(Object state change records)
----------
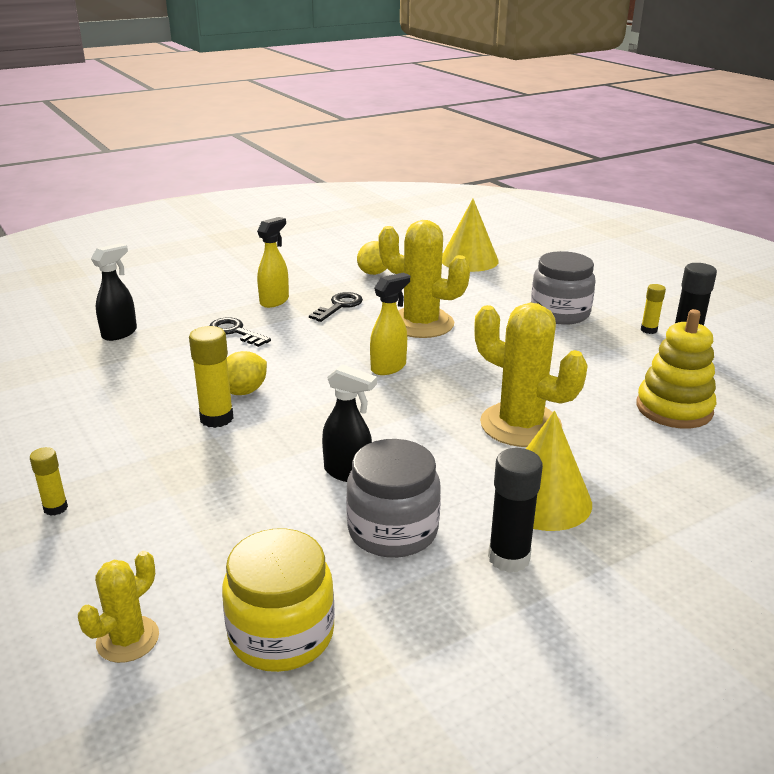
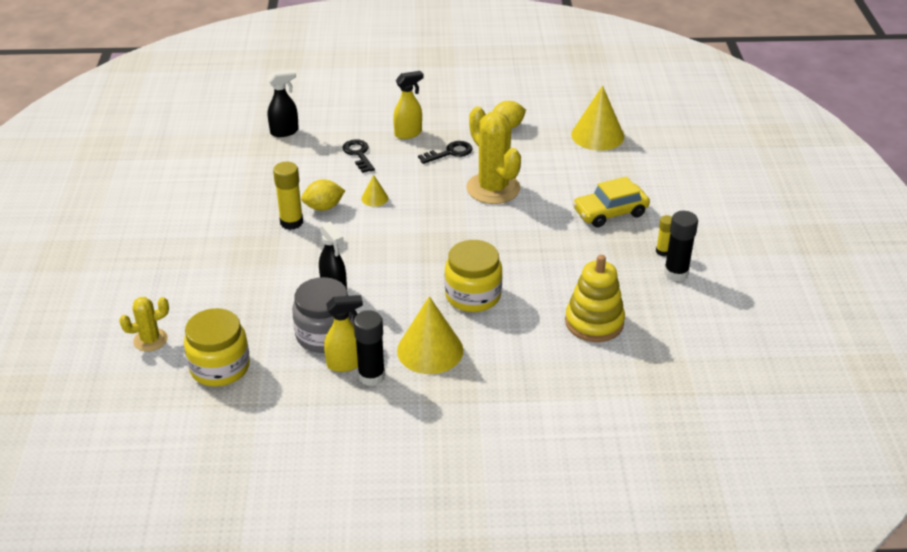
camera: 30 degrees right, 10 degrees up
(55, 508) = (165, 252): yellow glue stick -> none
(298, 366) = (374, 198): none -> yellow cone
(389, 367) = (433, 219): yellow spray bottle -> yellow spray bottle (345, 364)
(520, 425) = (473, 295): yellow cactus -> yellow jar
(560, 313) = (610, 212): grey jar -> yellow car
----------
== Description of the task ==
All lines of the records above with the word "none" in them are to be copied.

== Answer ==
(55, 508) = (165, 252): yellow glue stick -> none
(298, 366) = (374, 198): none -> yellow cone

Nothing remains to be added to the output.